Scene image comparisons
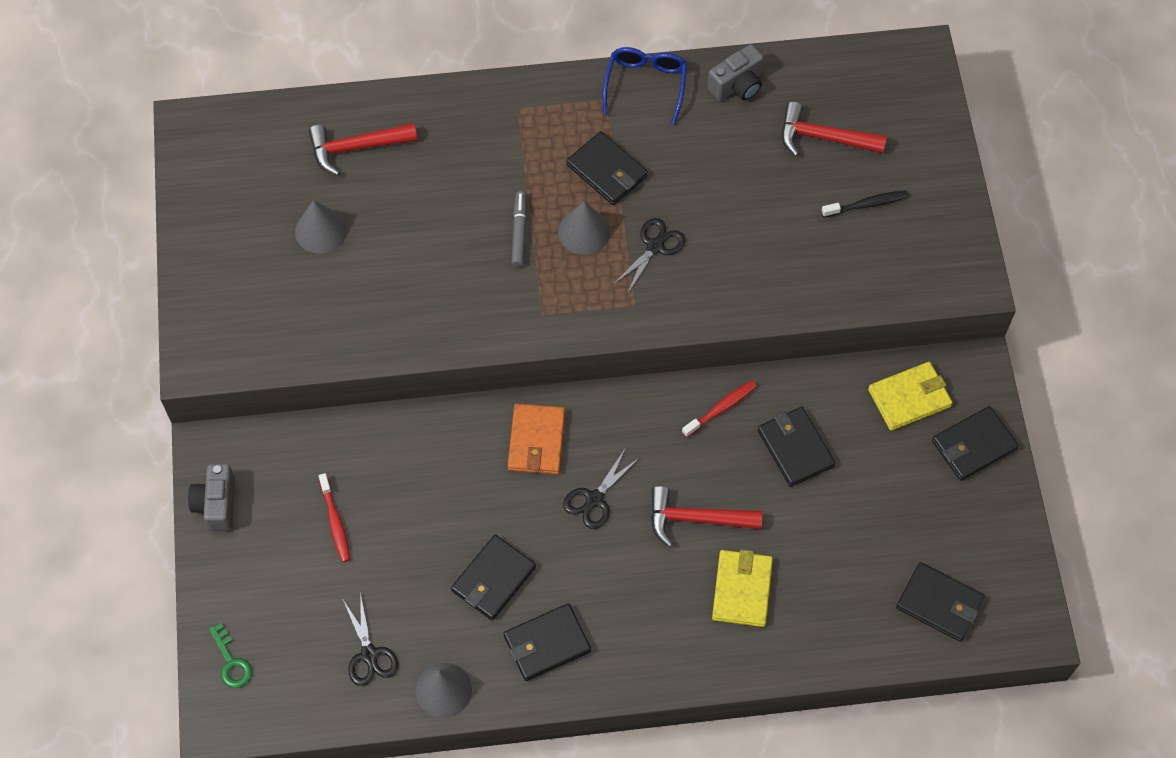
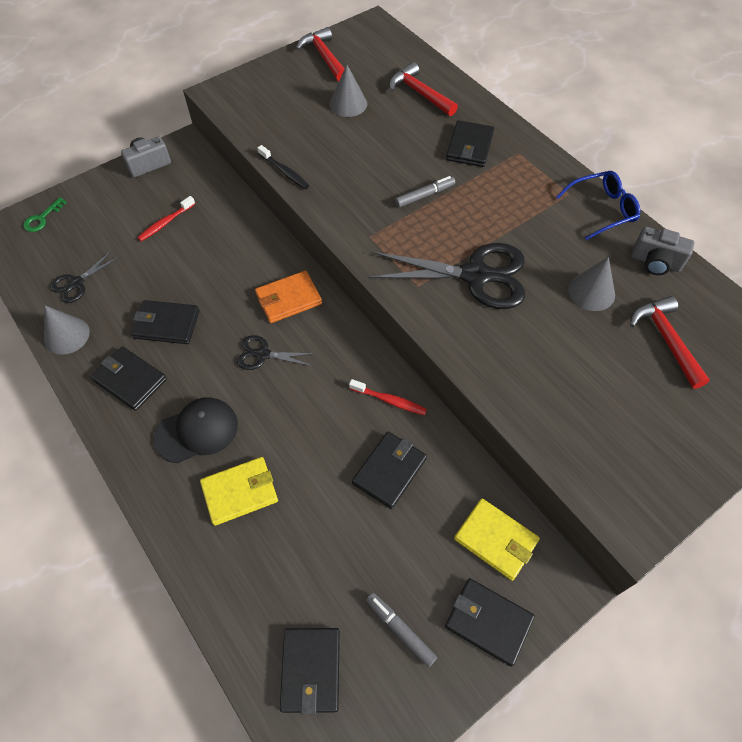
camera: 60 degrees right, 5 degrees down
grey cone [558,201,610,255] -> grey cone moved to [568,257,615,311]
black wallet [566,131,648,205] -> black wallet moved to [446,120,494,167]
black scissors [612,218,686,294] -> black scissors [368,243,525,309], size x1.99
red hammer [651,486,762,547] -> red hammer moved to [296,27,345,81]
black toothbrush [822,190,909,217] -> black toothbrush moved to [258,145,310,189]
none -> black cap [153,397,238,463]
none -> grey marker [366,593,437,667]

→ Exercise: Nothing but the lines from the first line of the data above through the line holding "red hammer [651,486,762,547]" may appear in the response, copied exactly and without pictures.

→ Task output:
camera: 60 degrees right, 5 degrees down
grey cone [558,201,610,255] -> grey cone moved to [568,257,615,311]
black wallet [566,131,648,205] -> black wallet moved to [446,120,494,167]
black scissors [612,218,686,294] -> black scissors [368,243,525,309], size x1.99
red hammer [651,486,762,547] -> red hammer moved to [296,27,345,81]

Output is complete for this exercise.